• Problem statement: Where the records below show a line containing "JOY2 pin SW: D7 -> A1", start copying; end with the line containing "JOY2 pin VRY: A0 -> D5", and copy it too.

[Opening Given data section]

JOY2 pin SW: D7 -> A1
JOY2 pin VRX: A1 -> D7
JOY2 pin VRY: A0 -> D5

[Closing Given data section]
[Opening Given data section]

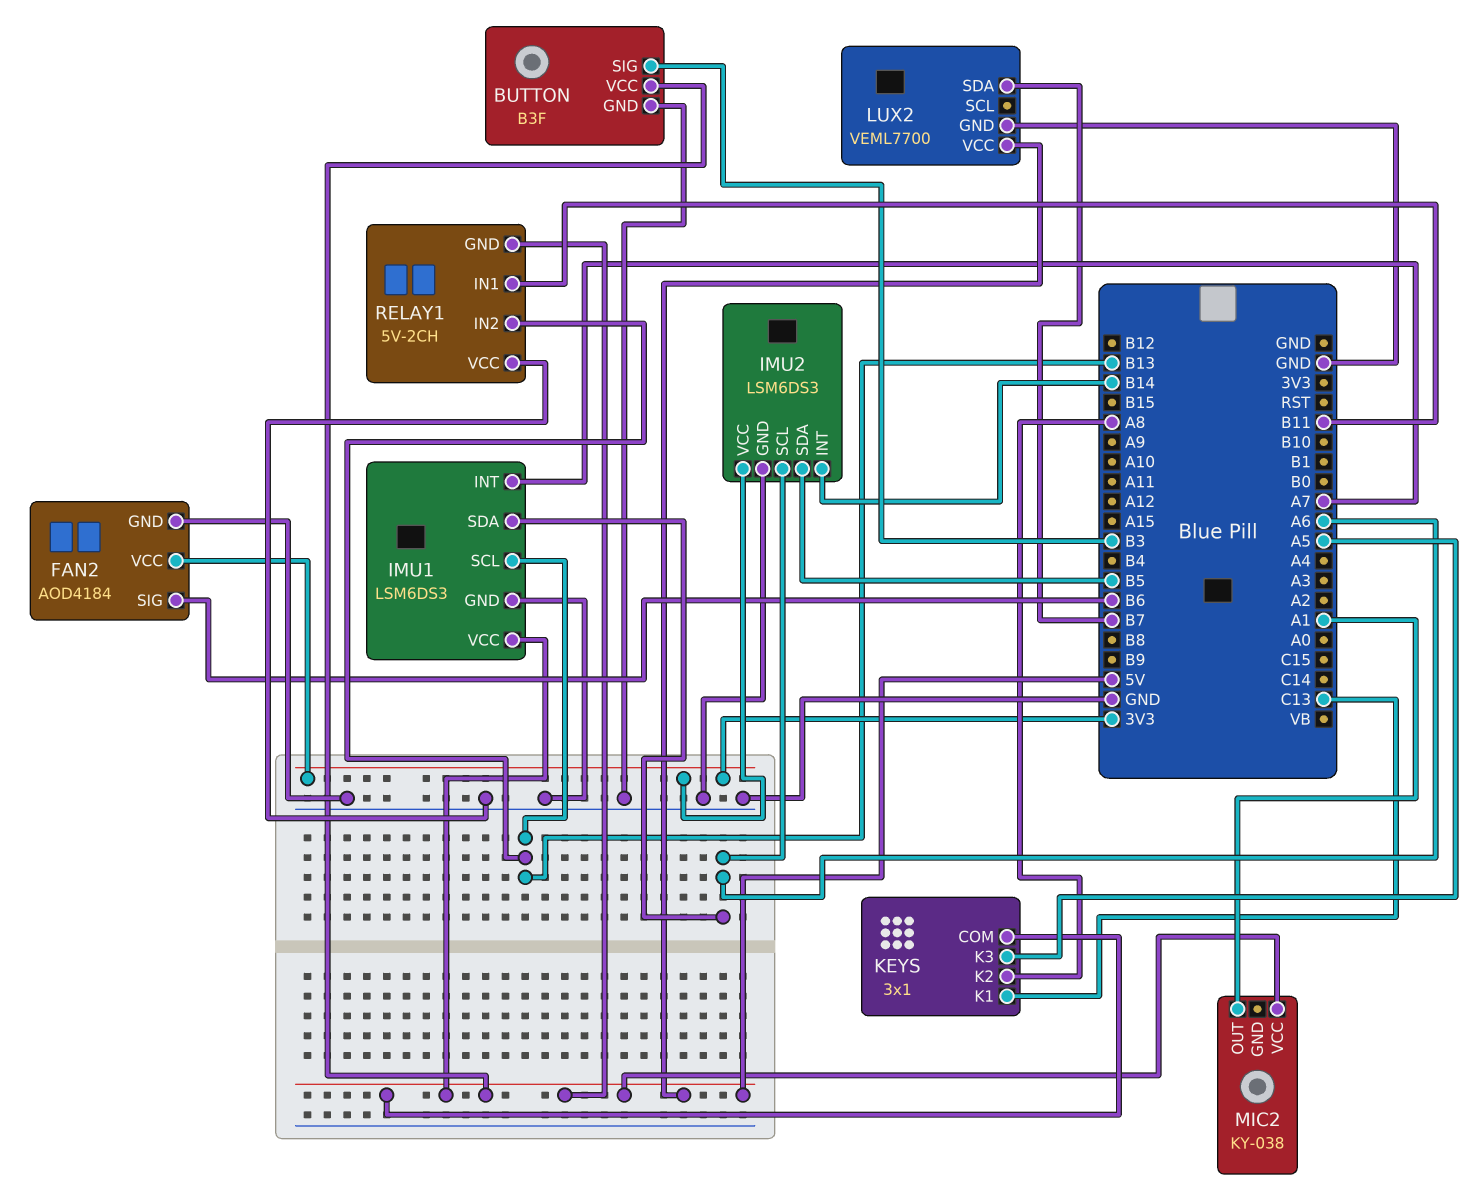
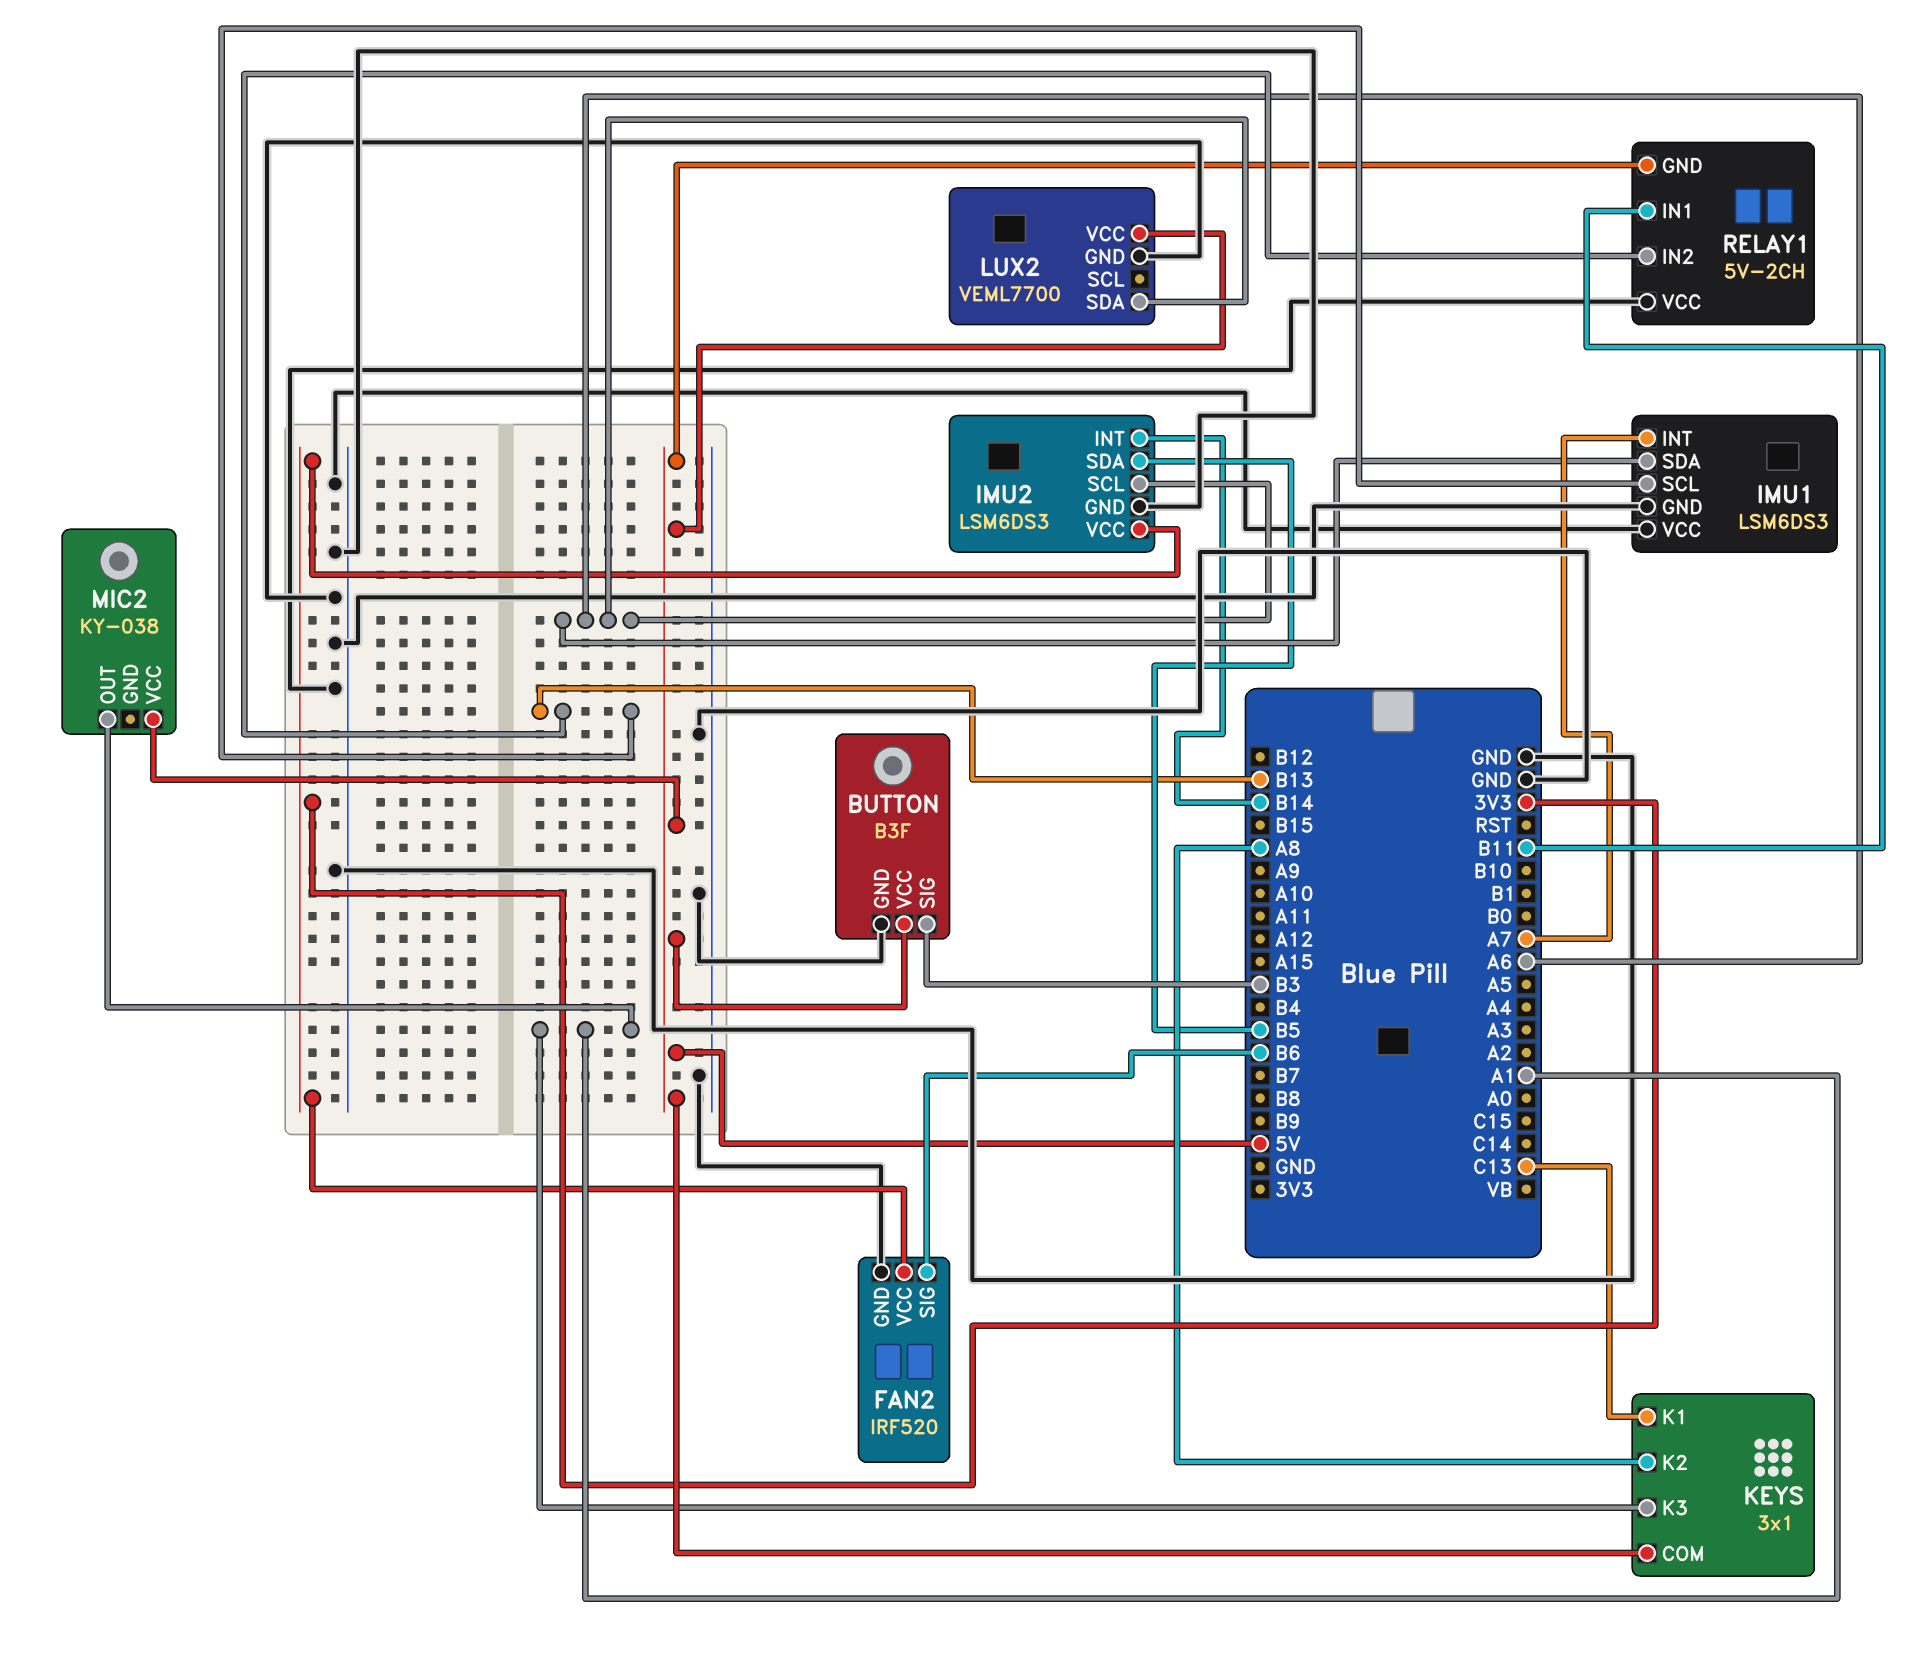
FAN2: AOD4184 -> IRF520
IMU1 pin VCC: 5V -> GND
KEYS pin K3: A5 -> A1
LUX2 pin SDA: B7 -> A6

[Closing Given data section]
[Opening Given data section]

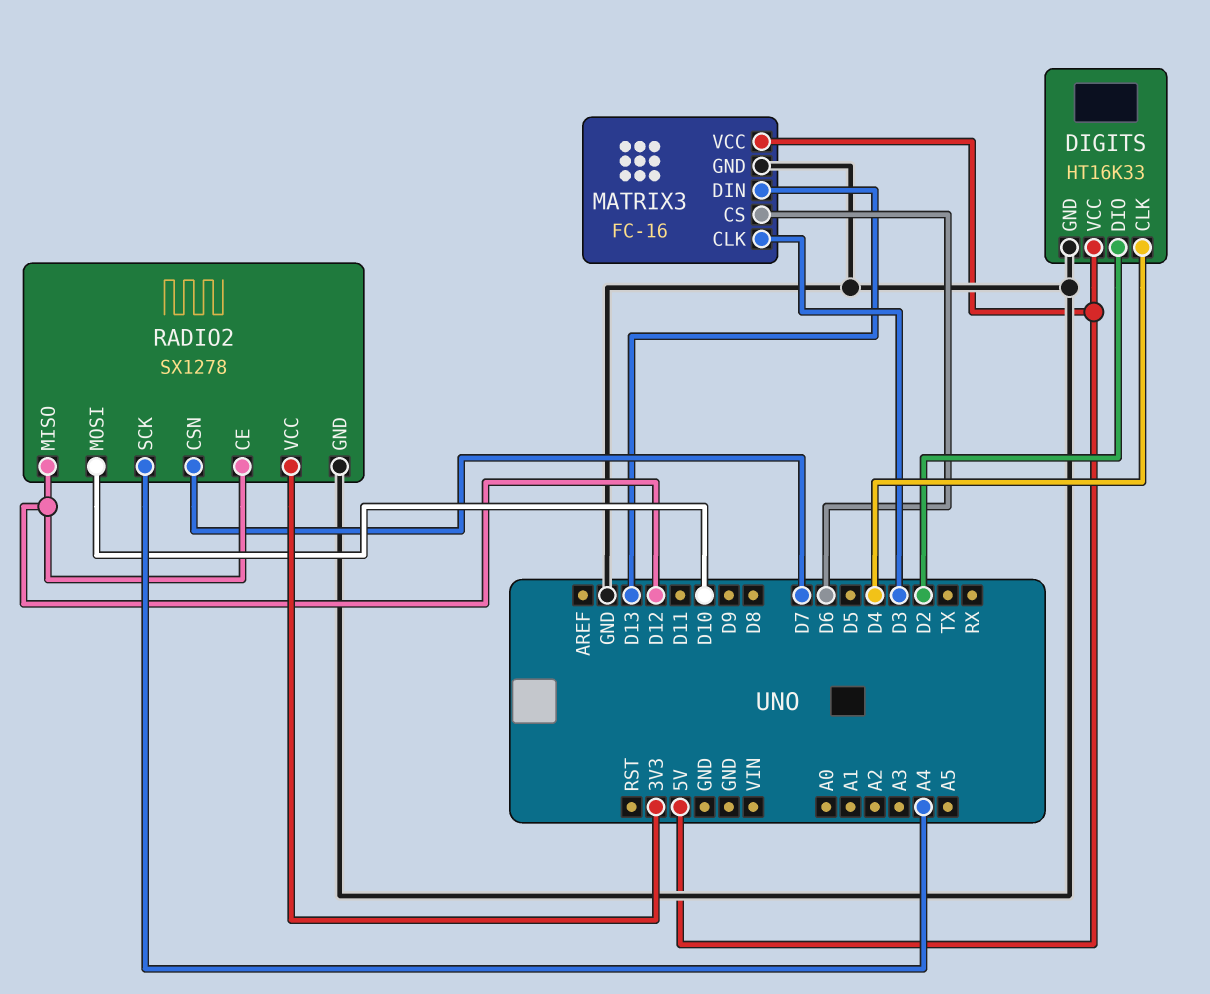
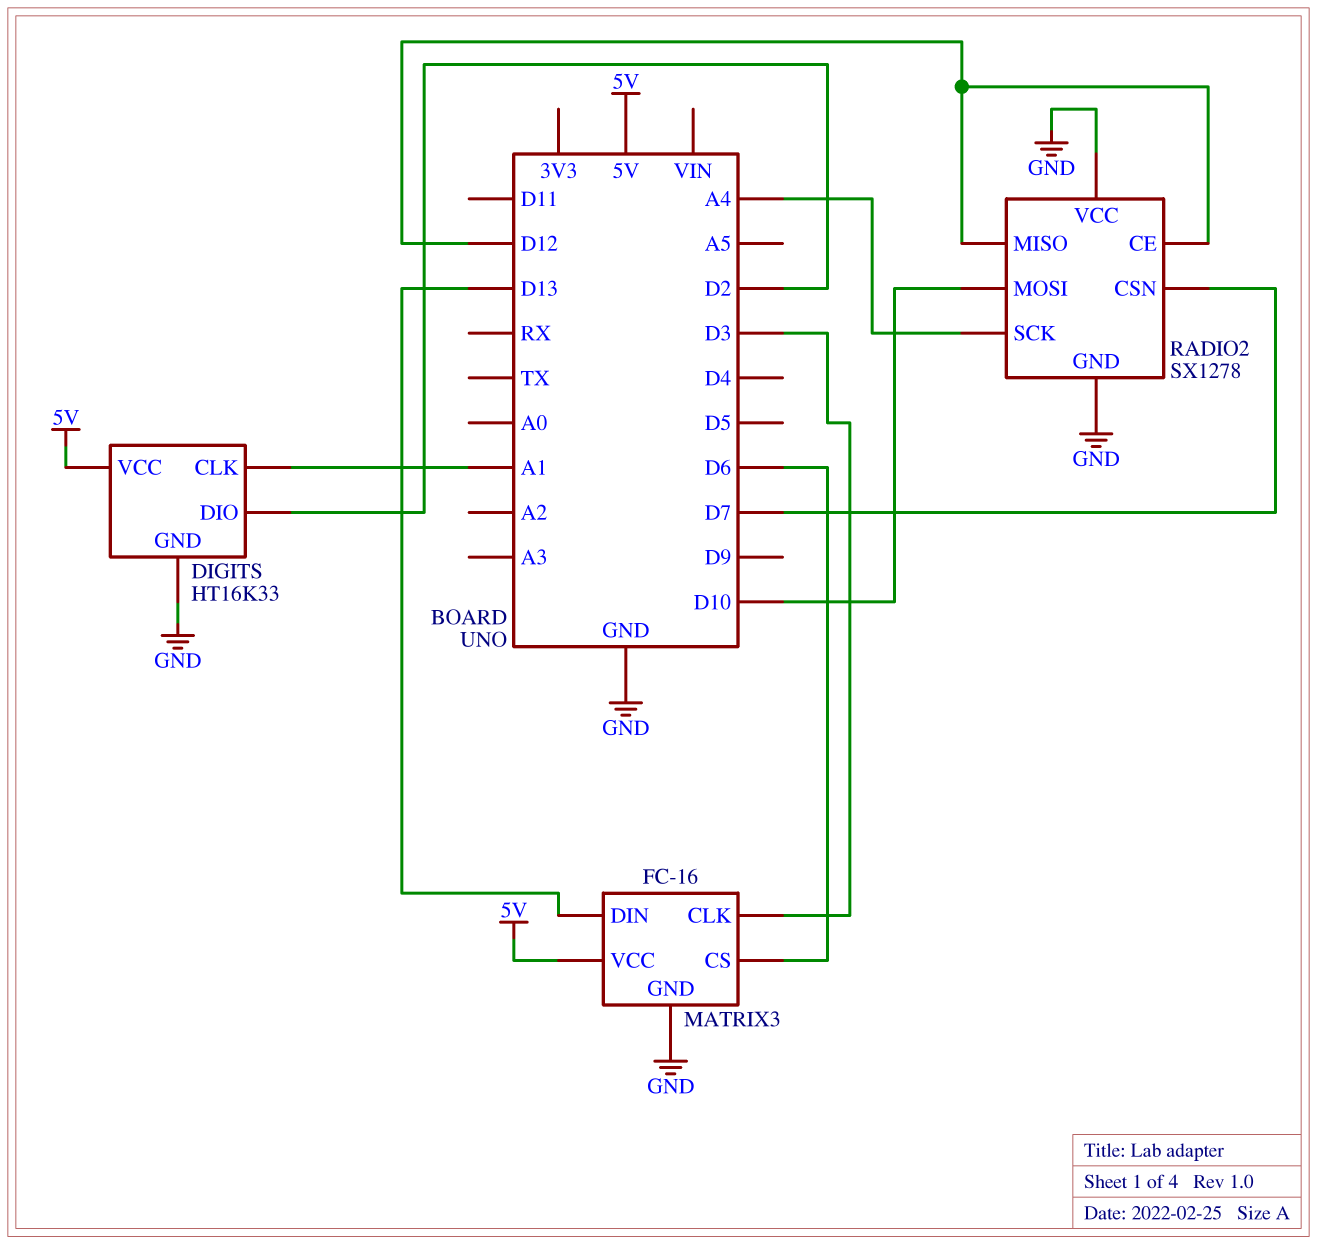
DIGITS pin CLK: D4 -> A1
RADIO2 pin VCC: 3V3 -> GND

[Closing Given data section]

• Response for this exercise:
JOY2 pin SW: D7 -> A1
JOY2 pin VRX: A1 -> D7
JOY2 pin VRY: A0 -> D5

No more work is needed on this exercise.